### Problem to work on
Below are entries. Copy exactly the lines running from the line that holds "KEYS pin K2: A5 -> B4" to the line that holds "LIGHT pin OUT: D6 -> A0", with both ends included.

### Supplied material
════════════════════

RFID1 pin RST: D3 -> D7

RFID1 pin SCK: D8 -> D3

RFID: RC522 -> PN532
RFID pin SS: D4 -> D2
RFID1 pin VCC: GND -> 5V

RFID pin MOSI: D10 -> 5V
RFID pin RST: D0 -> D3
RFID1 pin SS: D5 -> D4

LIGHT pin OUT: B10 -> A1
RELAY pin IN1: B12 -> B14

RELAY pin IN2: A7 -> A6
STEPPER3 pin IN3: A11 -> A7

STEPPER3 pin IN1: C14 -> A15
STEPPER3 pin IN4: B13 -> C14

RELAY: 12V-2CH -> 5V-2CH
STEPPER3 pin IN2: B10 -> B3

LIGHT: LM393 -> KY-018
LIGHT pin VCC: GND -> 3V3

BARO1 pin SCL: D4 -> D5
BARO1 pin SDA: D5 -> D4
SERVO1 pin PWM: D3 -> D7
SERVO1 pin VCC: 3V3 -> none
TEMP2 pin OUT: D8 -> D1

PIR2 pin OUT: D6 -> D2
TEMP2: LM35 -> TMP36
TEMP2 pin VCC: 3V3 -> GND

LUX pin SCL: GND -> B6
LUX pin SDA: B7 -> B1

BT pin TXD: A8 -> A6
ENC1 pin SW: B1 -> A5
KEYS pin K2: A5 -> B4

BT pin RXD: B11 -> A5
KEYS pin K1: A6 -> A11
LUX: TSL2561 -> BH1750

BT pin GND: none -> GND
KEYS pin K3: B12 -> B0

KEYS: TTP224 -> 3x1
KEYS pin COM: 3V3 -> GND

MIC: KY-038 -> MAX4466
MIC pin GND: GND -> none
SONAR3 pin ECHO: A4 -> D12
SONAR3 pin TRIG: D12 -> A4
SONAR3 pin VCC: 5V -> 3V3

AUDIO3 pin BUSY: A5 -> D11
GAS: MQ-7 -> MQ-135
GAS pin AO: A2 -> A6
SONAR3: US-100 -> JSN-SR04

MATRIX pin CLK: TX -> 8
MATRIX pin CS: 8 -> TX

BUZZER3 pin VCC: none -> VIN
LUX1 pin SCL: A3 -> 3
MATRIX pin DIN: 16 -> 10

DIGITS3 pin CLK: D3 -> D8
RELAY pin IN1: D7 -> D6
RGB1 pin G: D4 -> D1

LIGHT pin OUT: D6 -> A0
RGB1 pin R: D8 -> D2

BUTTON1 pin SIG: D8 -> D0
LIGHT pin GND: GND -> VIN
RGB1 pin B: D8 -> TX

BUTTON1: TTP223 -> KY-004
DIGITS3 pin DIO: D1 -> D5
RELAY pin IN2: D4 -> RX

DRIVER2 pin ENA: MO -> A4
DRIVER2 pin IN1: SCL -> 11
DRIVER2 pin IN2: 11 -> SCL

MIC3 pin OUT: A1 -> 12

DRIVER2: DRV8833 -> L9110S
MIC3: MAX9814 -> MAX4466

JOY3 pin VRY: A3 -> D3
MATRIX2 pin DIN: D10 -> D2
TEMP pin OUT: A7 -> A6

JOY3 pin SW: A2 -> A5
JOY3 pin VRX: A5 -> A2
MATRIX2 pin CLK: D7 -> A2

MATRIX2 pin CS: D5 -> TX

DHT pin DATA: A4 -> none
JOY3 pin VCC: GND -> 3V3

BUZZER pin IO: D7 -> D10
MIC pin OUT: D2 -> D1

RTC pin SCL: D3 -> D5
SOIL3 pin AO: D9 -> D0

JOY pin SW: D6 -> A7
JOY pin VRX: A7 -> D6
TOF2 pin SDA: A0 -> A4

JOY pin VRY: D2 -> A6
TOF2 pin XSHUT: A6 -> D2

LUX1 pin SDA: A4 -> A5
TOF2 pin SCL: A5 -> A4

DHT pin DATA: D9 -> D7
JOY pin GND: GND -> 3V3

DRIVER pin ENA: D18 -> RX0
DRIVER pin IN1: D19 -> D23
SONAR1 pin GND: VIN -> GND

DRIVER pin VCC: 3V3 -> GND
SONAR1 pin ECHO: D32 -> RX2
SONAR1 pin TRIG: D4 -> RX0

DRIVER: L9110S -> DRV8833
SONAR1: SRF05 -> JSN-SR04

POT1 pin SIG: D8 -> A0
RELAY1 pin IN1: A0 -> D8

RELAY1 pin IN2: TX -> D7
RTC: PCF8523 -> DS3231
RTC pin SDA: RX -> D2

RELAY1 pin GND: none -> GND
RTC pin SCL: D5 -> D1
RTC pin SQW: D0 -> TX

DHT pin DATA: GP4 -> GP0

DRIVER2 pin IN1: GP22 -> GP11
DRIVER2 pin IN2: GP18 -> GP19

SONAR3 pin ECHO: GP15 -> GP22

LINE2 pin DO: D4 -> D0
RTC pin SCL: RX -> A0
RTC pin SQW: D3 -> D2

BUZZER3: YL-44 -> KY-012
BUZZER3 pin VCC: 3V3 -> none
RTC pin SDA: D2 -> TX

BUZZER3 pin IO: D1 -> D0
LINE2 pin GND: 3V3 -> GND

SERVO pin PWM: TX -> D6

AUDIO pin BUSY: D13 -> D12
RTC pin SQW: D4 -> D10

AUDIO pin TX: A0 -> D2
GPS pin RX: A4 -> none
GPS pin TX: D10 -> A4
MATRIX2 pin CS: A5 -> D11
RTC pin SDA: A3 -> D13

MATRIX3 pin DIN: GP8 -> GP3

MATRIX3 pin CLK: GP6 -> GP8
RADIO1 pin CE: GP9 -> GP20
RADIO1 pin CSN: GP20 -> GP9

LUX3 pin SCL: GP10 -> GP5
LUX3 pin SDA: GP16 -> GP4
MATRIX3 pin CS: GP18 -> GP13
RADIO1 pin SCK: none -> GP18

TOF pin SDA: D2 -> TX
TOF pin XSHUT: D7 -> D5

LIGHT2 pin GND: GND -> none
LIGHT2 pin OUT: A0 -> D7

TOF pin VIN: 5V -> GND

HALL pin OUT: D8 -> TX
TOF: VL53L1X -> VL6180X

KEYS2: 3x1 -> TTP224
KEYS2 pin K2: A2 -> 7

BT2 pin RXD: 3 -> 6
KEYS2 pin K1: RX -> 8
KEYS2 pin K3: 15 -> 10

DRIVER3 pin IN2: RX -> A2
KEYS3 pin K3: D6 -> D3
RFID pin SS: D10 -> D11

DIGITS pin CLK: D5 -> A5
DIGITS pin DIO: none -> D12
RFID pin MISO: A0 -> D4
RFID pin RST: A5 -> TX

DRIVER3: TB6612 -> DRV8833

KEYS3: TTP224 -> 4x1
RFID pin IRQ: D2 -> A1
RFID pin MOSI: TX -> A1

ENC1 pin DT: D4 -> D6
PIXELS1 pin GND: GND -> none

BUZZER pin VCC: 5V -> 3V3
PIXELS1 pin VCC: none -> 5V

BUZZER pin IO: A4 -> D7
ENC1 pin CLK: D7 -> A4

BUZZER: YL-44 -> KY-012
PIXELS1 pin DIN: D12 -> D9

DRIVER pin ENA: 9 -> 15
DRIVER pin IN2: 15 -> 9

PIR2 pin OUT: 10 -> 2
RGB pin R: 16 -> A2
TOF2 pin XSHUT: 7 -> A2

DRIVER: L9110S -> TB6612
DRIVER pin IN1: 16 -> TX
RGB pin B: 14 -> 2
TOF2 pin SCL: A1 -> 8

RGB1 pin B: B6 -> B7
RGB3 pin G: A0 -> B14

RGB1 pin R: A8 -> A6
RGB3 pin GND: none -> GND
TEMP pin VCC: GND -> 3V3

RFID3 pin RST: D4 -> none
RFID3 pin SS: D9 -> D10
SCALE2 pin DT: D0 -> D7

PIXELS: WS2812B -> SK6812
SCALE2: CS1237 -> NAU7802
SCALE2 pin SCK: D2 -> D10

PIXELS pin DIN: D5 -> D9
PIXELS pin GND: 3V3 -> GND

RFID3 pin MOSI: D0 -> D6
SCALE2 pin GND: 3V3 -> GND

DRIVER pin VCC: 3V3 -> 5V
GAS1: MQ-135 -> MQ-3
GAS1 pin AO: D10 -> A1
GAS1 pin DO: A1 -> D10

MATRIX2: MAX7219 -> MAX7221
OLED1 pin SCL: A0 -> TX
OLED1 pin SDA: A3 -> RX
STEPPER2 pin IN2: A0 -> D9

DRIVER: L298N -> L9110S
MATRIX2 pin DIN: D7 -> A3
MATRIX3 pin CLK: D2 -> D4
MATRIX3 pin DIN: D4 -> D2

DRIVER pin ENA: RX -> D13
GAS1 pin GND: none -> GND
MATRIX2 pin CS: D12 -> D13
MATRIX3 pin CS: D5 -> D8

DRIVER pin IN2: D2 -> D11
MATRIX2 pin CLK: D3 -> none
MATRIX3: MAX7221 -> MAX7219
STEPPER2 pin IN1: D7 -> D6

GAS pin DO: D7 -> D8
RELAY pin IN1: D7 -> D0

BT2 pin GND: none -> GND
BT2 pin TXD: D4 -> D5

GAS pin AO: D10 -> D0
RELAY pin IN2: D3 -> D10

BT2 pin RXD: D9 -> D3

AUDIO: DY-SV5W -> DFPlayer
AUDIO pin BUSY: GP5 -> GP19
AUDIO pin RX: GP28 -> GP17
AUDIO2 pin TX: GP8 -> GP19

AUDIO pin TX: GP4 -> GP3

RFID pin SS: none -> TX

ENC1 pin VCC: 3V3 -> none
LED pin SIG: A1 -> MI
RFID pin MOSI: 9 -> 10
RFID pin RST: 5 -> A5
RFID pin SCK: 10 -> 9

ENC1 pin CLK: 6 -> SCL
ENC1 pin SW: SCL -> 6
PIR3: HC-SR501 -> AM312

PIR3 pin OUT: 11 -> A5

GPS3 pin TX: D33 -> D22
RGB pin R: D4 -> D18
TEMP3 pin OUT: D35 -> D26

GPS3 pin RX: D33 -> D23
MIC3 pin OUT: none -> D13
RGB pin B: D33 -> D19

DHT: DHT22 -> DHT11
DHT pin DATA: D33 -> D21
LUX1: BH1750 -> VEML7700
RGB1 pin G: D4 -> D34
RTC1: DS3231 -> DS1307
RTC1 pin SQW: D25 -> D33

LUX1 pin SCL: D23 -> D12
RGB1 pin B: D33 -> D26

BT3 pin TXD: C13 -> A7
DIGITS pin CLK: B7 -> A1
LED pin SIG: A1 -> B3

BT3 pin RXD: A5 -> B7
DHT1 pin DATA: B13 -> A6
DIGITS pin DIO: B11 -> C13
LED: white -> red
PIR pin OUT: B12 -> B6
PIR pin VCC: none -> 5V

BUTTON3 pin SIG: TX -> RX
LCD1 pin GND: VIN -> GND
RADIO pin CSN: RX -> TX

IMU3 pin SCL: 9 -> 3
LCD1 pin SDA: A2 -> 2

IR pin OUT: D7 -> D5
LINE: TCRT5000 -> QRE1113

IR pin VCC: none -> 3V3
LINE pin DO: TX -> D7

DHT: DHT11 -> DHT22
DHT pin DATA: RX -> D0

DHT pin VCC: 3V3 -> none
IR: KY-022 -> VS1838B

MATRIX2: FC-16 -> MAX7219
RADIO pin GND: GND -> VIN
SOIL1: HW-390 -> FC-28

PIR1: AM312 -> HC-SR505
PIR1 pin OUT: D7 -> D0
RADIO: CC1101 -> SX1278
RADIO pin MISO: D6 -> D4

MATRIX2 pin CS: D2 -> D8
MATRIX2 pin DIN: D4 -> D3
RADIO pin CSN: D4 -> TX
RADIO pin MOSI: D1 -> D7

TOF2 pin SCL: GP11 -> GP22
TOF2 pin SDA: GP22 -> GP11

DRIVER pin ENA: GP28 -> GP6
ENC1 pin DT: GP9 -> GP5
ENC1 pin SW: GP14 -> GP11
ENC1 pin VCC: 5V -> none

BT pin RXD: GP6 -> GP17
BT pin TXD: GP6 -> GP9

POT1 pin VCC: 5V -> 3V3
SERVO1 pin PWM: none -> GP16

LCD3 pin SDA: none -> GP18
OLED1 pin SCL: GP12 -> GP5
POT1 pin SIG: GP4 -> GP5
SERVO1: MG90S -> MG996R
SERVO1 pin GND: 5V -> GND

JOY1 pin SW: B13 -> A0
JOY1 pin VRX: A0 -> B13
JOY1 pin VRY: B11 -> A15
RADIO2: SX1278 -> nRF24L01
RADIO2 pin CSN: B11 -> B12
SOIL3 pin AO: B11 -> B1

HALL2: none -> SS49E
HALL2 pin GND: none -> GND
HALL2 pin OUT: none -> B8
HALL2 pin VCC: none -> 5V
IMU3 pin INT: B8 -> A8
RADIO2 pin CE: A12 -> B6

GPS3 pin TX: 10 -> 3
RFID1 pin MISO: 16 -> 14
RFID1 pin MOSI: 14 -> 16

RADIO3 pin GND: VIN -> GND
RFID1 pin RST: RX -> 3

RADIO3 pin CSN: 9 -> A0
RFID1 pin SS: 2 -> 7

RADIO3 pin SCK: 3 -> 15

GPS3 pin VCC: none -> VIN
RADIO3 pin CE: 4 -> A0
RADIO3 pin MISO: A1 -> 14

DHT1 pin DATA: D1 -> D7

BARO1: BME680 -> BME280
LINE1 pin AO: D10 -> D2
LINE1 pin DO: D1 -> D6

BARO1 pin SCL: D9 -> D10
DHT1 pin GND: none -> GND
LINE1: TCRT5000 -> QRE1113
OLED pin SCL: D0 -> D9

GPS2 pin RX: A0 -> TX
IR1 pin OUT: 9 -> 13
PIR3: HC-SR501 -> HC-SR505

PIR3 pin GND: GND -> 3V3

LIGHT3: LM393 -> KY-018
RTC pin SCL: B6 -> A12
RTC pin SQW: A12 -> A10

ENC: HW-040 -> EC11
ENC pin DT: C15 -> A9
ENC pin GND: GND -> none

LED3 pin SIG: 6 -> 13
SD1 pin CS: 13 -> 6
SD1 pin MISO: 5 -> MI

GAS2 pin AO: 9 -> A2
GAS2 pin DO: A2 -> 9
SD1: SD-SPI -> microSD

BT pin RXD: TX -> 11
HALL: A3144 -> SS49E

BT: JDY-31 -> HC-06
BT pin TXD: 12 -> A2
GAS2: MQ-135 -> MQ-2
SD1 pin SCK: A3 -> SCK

════════════════════

### Written solution
KEYS pin K2: A5 -> B4

BT pin RXD: B11 -> A5
KEYS pin K1: A6 -> A11
LUX: TSL2561 -> BH1750

BT pin GND: none -> GND
KEYS pin K3: B12 -> B0

KEYS: TTP224 -> 3x1
KEYS pin COM: 3V3 -> GND

MIC: KY-038 -> MAX4466
MIC pin GND: GND -> none
SONAR3 pin ECHO: A4 -> D12
SONAR3 pin TRIG: D12 -> A4
SONAR3 pin VCC: 5V -> 3V3

AUDIO3 pin BUSY: A5 -> D11
GAS: MQ-7 -> MQ-135
GAS pin AO: A2 -> A6
SONAR3: US-100 -> JSN-SR04

MATRIX pin CLK: TX -> 8
MATRIX pin CS: 8 -> TX

BUZZER3 pin VCC: none -> VIN
LUX1 pin SCL: A3 -> 3
MATRIX pin DIN: 16 -> 10

DIGITS3 pin CLK: D3 -> D8
RELAY pin IN1: D7 -> D6
RGB1 pin G: D4 -> D1

LIGHT pin OUT: D6 -> A0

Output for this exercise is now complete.